-- Opening Marker --
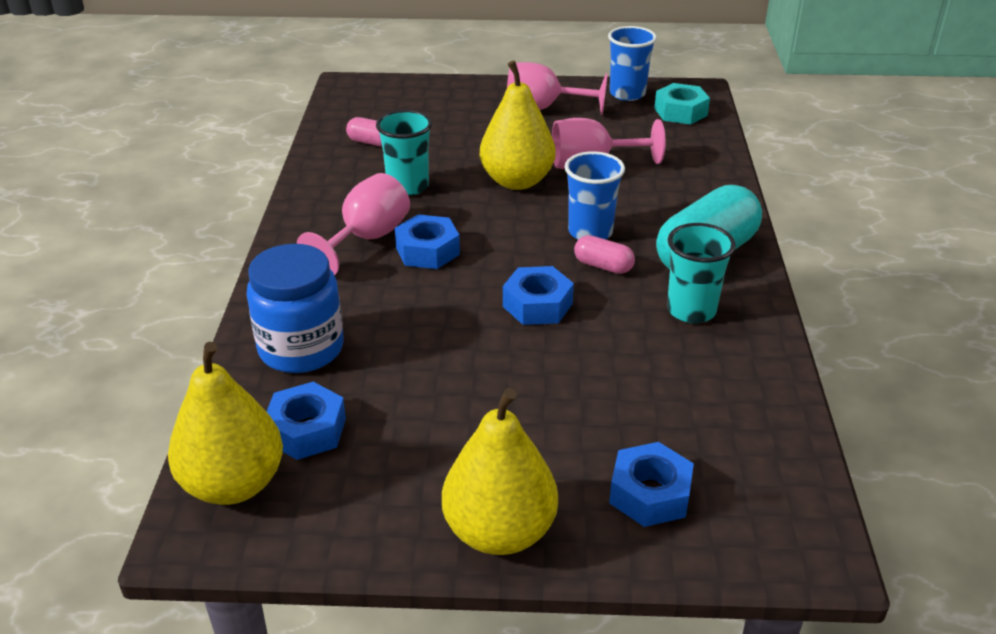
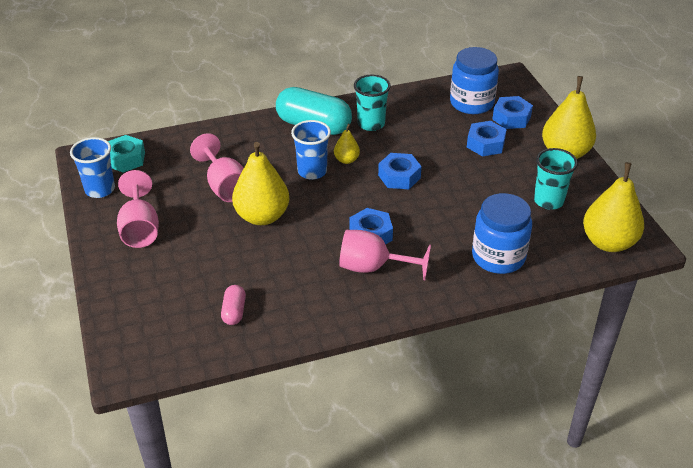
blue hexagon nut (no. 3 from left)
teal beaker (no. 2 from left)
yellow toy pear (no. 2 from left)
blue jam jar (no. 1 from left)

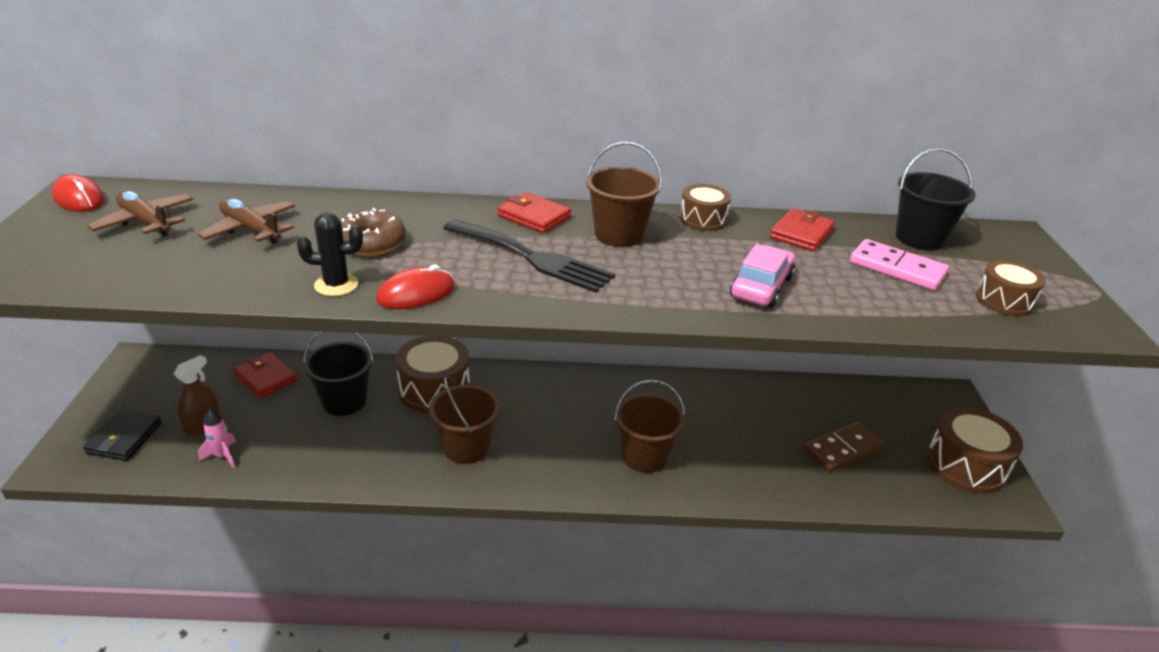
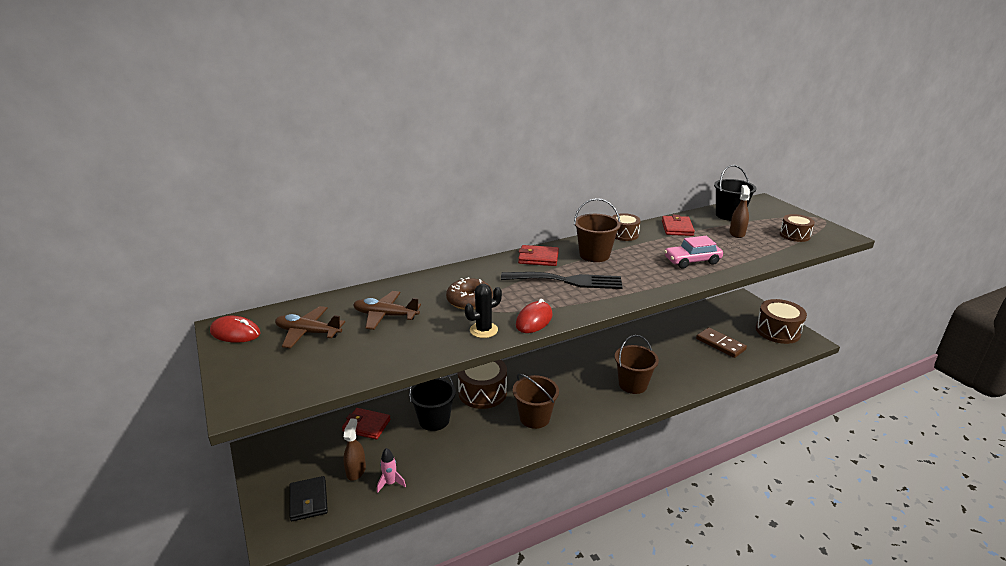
pink toy car
russet domino tile
russet spray cleaner (no. 2 from left)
-- Closing Marker --
**Assignment**
Pictures are to be left out. Otherwise, copy the material above exactly.

**Response area**
blue hexagon nut (no. 3 from left)
teal beaker (no. 2 from left)
yellow toy pear (no. 2 from left)
blue jam jar (no. 1 from left)

pink toy car
russet domino tile
russet spray cleaner (no. 2 from left)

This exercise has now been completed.